_Task directions_
Reproduce the notation in each of the entries below character for character, and leave the images out of your answer.

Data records

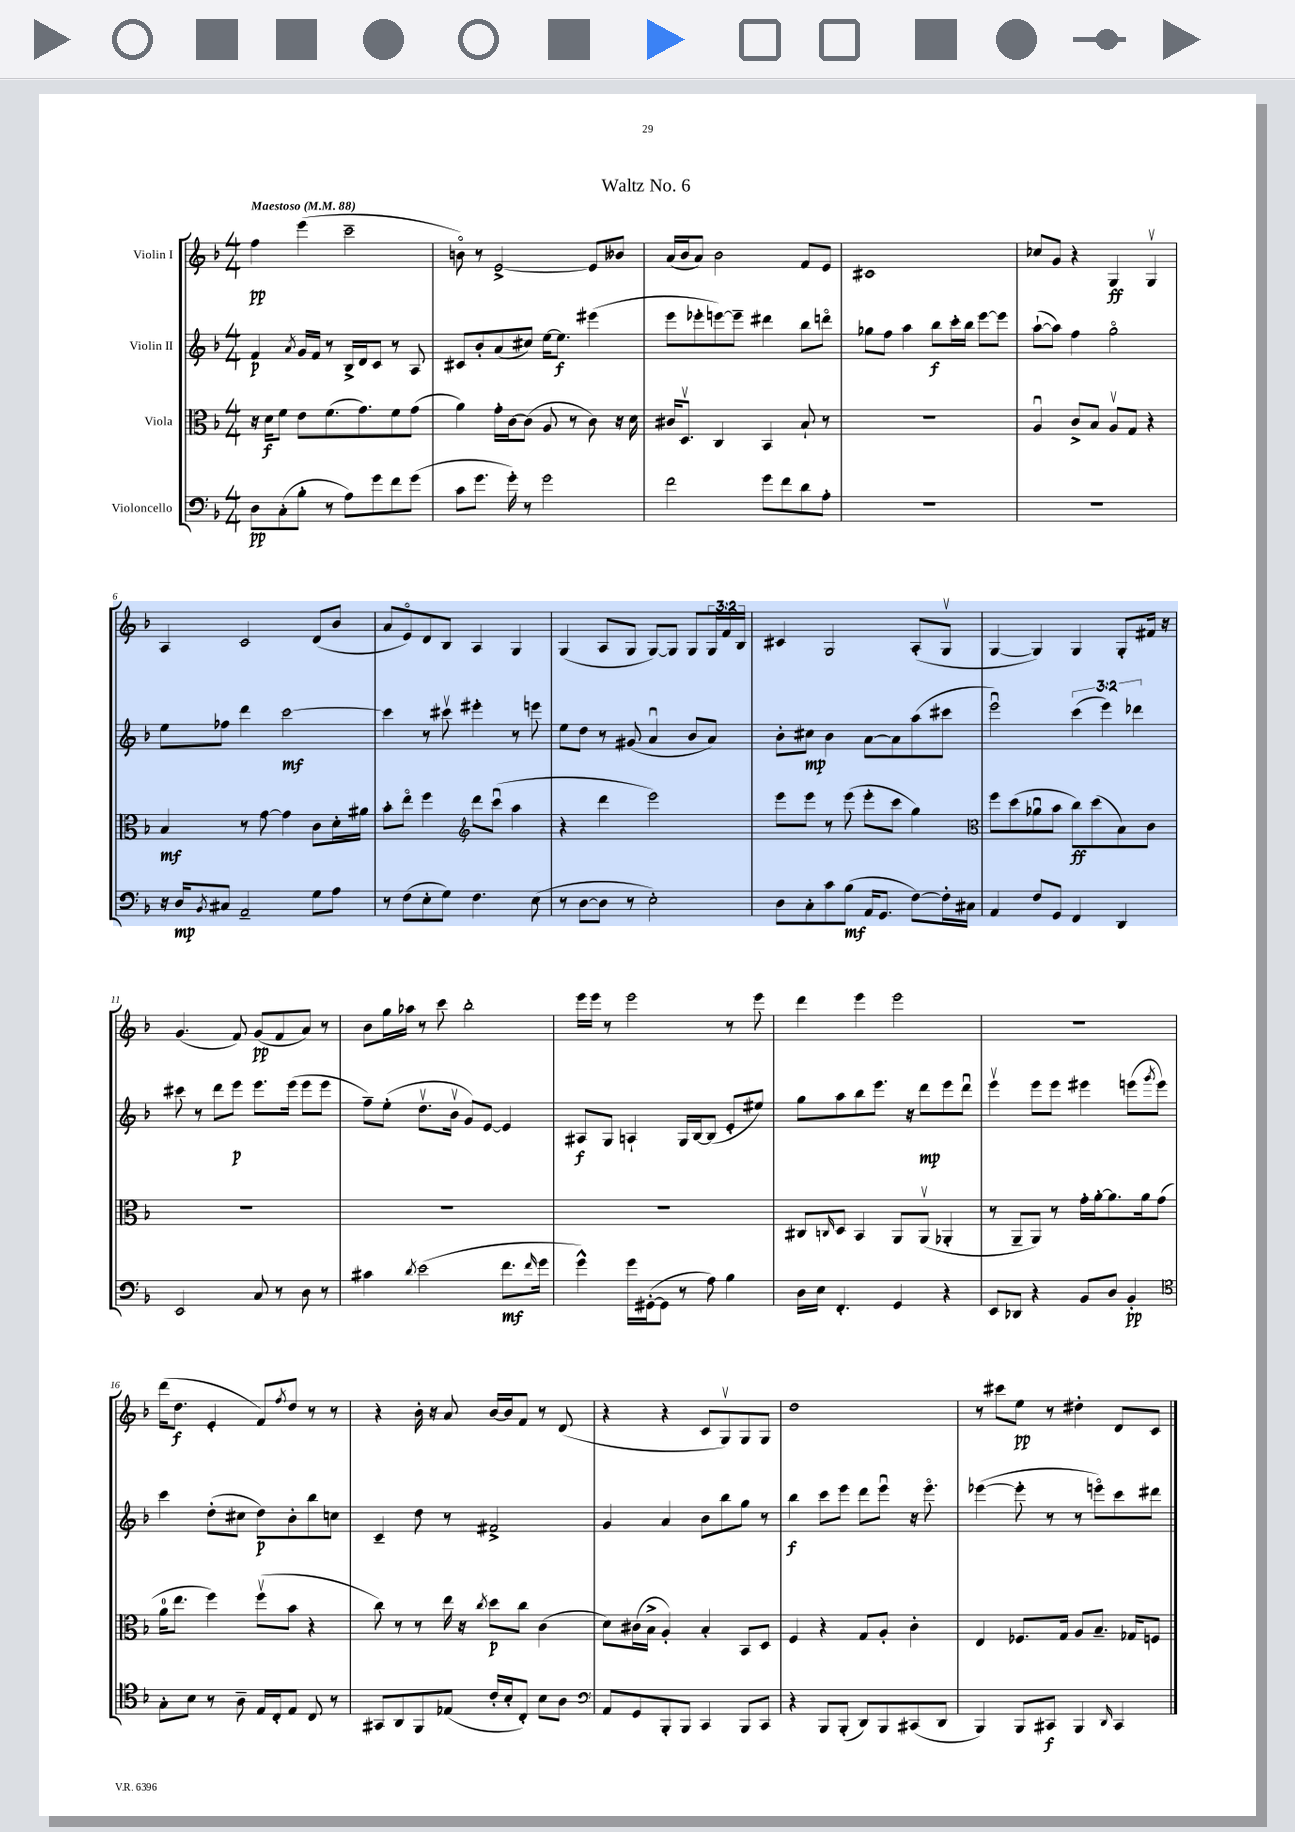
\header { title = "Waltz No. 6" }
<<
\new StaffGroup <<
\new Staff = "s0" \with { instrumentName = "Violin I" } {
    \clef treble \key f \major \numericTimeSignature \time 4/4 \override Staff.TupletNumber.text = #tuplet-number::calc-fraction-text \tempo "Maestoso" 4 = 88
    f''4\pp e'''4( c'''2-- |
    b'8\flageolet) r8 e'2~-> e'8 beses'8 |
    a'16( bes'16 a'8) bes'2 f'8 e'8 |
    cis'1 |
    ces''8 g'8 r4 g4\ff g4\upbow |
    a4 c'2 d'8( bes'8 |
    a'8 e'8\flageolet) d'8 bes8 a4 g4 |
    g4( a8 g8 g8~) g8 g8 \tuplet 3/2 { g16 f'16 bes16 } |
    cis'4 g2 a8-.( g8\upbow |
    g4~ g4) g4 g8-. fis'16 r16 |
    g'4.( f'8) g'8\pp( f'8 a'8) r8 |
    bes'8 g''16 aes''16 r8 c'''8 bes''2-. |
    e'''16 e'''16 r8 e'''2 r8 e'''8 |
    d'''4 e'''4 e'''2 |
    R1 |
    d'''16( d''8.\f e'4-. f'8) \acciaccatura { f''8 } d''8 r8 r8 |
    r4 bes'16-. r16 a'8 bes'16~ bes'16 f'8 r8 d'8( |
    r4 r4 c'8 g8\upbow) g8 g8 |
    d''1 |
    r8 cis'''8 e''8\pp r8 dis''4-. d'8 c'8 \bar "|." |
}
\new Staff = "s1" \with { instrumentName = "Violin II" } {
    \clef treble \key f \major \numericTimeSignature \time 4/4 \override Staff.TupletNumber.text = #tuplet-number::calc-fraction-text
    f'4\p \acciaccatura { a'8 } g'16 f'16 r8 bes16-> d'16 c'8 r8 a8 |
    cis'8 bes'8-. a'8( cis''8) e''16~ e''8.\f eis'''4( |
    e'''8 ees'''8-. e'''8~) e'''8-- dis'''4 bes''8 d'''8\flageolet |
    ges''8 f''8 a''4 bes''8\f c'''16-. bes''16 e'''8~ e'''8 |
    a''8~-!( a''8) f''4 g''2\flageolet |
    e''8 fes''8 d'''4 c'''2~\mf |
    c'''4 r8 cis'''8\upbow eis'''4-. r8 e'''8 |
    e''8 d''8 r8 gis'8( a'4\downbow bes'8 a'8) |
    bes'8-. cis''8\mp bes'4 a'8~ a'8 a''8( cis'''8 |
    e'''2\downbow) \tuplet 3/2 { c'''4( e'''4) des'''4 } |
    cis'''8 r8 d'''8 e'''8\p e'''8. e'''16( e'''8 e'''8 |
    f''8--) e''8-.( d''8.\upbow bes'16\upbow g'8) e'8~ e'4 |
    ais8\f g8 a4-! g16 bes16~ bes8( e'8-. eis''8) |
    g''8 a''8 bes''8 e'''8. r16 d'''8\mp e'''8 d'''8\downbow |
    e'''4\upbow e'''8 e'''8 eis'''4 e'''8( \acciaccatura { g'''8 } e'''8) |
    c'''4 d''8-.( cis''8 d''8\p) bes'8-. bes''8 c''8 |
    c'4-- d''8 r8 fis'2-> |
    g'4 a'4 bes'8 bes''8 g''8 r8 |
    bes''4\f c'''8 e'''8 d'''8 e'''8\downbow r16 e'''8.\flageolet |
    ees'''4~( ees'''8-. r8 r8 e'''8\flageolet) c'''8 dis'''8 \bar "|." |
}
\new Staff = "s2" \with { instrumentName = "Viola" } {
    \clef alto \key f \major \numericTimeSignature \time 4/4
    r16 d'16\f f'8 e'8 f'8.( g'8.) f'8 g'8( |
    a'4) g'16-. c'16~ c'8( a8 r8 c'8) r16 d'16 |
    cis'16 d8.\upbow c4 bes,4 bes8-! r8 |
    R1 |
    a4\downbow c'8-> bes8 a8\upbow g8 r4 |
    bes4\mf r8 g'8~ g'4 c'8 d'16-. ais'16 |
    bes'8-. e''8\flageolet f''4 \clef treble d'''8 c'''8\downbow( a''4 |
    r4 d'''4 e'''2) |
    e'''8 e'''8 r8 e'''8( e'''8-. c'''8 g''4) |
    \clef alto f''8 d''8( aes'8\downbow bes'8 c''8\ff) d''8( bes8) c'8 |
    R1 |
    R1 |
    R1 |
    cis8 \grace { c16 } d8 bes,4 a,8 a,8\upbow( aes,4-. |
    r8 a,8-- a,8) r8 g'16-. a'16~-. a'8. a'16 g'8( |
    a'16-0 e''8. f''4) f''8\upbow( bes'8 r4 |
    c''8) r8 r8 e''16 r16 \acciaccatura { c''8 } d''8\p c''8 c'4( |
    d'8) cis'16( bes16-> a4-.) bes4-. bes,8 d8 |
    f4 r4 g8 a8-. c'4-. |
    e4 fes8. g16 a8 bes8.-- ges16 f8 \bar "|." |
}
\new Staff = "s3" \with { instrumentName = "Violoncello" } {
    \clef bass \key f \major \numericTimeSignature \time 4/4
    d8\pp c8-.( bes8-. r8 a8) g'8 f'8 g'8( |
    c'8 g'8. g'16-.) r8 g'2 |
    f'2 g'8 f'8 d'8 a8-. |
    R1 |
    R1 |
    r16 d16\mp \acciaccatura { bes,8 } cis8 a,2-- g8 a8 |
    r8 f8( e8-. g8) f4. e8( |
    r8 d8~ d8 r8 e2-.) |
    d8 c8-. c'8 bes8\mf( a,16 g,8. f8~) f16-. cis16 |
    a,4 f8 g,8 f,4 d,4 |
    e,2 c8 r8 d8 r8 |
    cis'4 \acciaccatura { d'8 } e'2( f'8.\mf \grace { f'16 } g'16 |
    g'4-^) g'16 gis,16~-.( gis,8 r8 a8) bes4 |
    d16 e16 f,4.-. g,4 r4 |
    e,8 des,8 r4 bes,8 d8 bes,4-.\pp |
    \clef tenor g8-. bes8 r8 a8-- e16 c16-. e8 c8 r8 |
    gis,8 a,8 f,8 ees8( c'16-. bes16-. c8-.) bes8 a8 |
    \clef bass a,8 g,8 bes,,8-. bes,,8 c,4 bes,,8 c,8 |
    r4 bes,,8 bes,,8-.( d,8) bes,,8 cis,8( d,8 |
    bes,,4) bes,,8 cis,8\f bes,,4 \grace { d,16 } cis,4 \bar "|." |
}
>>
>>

_Task solution_
\header { title = "Waltz No. 6" }
<<
\new StaffGroup <<
\new Staff = "s0" \with { instrumentName = "Violin I" } {
    \clef treble \key f \major \numericTimeSignature \time 4/4 \override Staff.TupletNumber.text = #tuplet-number::calc-fraction-text \tempo "Maestoso" 4 = 88
    f''4\pp e'''4( c'''2-- |
    b'8\flageolet) r8 e'2~-> e'8 beses'8 |
    a'16( bes'16 a'8) bes'2 f'8 e'8 |
    cis'1 |
    ces''8 g'8 r4 g4\ff g4\upbow |
    a4 c'2 d'8( bes'8 |
    a'8 e'8\flageolet) d'8 bes8 a4 g4 |
    g4( a8 g8 g8~) g8 g8 \tuplet 3/2 { g16 f'16 bes16 } |
    cis'4 g2 a8-.( g8\upbow |
    g4~ g4) g4 g8-. fis'16 r16 |
    g'4.( f'8) g'8\pp( f'8 a'8) r8 |
    bes'8 g''16 aes''16 r8 c'''8 bes''2-. |
    e'''16 e'''16 r8 e'''2 r8 e'''8 |
    d'''4 e'''4 e'''2 |
    R1 |
    d'''16( d''8.\f e'4-. f'8) \acciaccatura { f''8 } d''8 r8 r8 |
    r4 bes'16-. r16 a'8 bes'16~ bes'16 f'8 r8 d'8( |
    r4 r4 c'8 g8\upbow) g8 g8 |
    d''1 |
    r8 cis'''8 e''8\pp r8 dis''4-. d'8 c'8 \bar "|." |
}
\new Staff = "s1" \with { instrumentName = "Violin II" } {
    \clef treble \key f \major \numericTimeSignature \time 4/4 \override Staff.TupletNumber.text = #tuplet-number::calc-fraction-text
    f'4\p \acciaccatura { a'8 } g'16 f'16 r8 bes16-> d'16 c'8 r8 a8 |
    cis'8 bes'8-. a'8( cis''8) e''16~ e''8.\f eis'''4( |
    e'''8 ees'''8-. e'''8~) e'''8-- dis'''4 bes''8 d'''8\flageolet |
    ges''8 f''8 a''4 bes''8\f c'''16-. bes''16 e'''8~ e'''8 |
    a''8~-!( a''8) f''4 g''2\flageolet |
    e''8 fes''8 d'''4 c'''2~\mf |
    c'''4 r8 cis'''8\upbow eis'''4-. r8 e'''8 |
    e''8 d''8 r8 gis'8( a'4\downbow bes'8 a'8) |
    bes'8-. cis''8\mp bes'4 a'8~ a'8 a''8( cis'''8 |
    e'''2\downbow) \tuplet 3/2 { c'''4( e'''4) des'''4 } |
    cis'''8 r8 d'''8 e'''8\p e'''8. e'''16( e'''8 e'''8 |
    f''8--) e''8-.( d''8.\upbow bes'16\upbow g'8) e'8~ e'4 |
    ais8\f g8 a4-! g16 bes16~ bes8( e'8-. eis''8) |
    g''8 a''8 bes''8 e'''8. r16 d'''8\mp e'''8 d'''8\downbow |
    e'''4\upbow e'''8 e'''8 eis'''4 e'''8( \acciaccatura { g'''8 } e'''8) |
    c'''4 d''8-.( cis''8 d''8\p) bes'8-. bes''8 c''8 |
    c'4-- d''8 r8 fis'2-> |
    g'4 a'4 bes'8 bes''8 g''8 r8 |
    bes''4\f c'''8 e'''8 d'''8 e'''8\downbow r16 e'''8.\flageolet |
    ees'''4~( ees'''8-. r8 r8 e'''8\flageolet) c'''8 dis'''8 \bar "|." |
}
\new Staff = "s2" \with { instrumentName = "Viola" } {
    \clef alto \key f \major \numericTimeSignature \time 4/4
    r16 d'16\f f'8 e'8 f'8.( g'8.) f'8 g'8( |
    a'4) g'16-. c'16~ c'8( a8 r8 c'8) r16 d'16 |
    cis'16 d8.\upbow c4 bes,4 bes8-! r8 |
    R1 |
    a4\downbow c'8-> bes8 a8\upbow g8 r4 |
    bes4\mf r8 g'8~ g'4 c'8 d'16-. ais'16 |
    bes'8-. e''8\flageolet f''4 \clef treble d'''8 c'''8\downbow( a''4 |
    r4 d'''4 e'''2) |
    e'''8 e'''8 r8 e'''8( e'''8-. c'''8 g''4) |
    \clef alto f''8 d''8( aes'8\downbow bes'8 c''8\ff) d''8( bes8) c'8 |
    R1 |
    R1 |
    R1 |
    cis8 \grace { c16 } d8 bes,4 a,8 a,8\upbow( aes,4-. |
    r8 a,8-- a,8) r8 g'16-. a'16~-. a'8. a'16 g'8( |
    a'16-0 e''8. f''4) f''8\upbow( bes'8 r4 |
    c''8) r8 r8 e''16 r16 \acciaccatura { c''8 } d''8\p c''8 c'4( |
    d'8) cis'16( bes16-> a4-.) bes4-. bes,8 d8 |
    f4 r4 g8 a8-. c'4-. |
    e4 fes8. g16 a8 bes8.-- ges16 f8 \bar "|." |
}
\new Staff = "s3" \with { instrumentName = "Violoncello" } {
    \clef bass \key f \major \numericTimeSignature \time 4/4
    d8\pp c8-.( bes8-. r8 a8) g'8 f'8 g'8( |
    c'8 g'8. g'16-.) r8 g'2 |
    f'2 g'8 f'8 d'8 a8-. |
    R1 |
    R1 |
    r16 d16\mp \acciaccatura { bes,8 } cis8 a,2-- g8 a8 |
    r8 f8( e8-. g8) f4. e8( |
    r8 d8~ d8 r8 e2-.) |
    d8 c8-. c'8 bes8\mf( a,16 g,8. f8~) f16-. cis16 |
    a,4 f8 g,8 f,4 d,4 |
    e,2 c8 r8 d8 r8 |
    cis'4 \acciaccatura { d'8 } e'2( f'8.\mf \grace { f'16 } g'16 |
    g'4-^) g'16 gis,16~-.( gis,8 r8 a8) bes4 |
    d16 e16 f,4.-. g,4 r4 |
    e,8 des,8 r4 bes,8 d8 bes,4-.\pp |
    \clef tenor g8-. bes8 r8 a8-- e16 c16-. e8 c8 r8 |
    gis,8 a,8 f,8 ees8( c'16-. bes16-. c8-.) bes8 a8 |
    \clef bass a,8 g,8 bes,,8-. bes,,8 c,4 bes,,8 c,8 |
    r4 bes,,8 bes,,8-.( d,8) bes,,8 cis,8( d,8 |
    bes,,4) bes,,8 cis,8\f bes,,4 \grace { d,16 } cis,4 \bar "|." |
}
>>
>>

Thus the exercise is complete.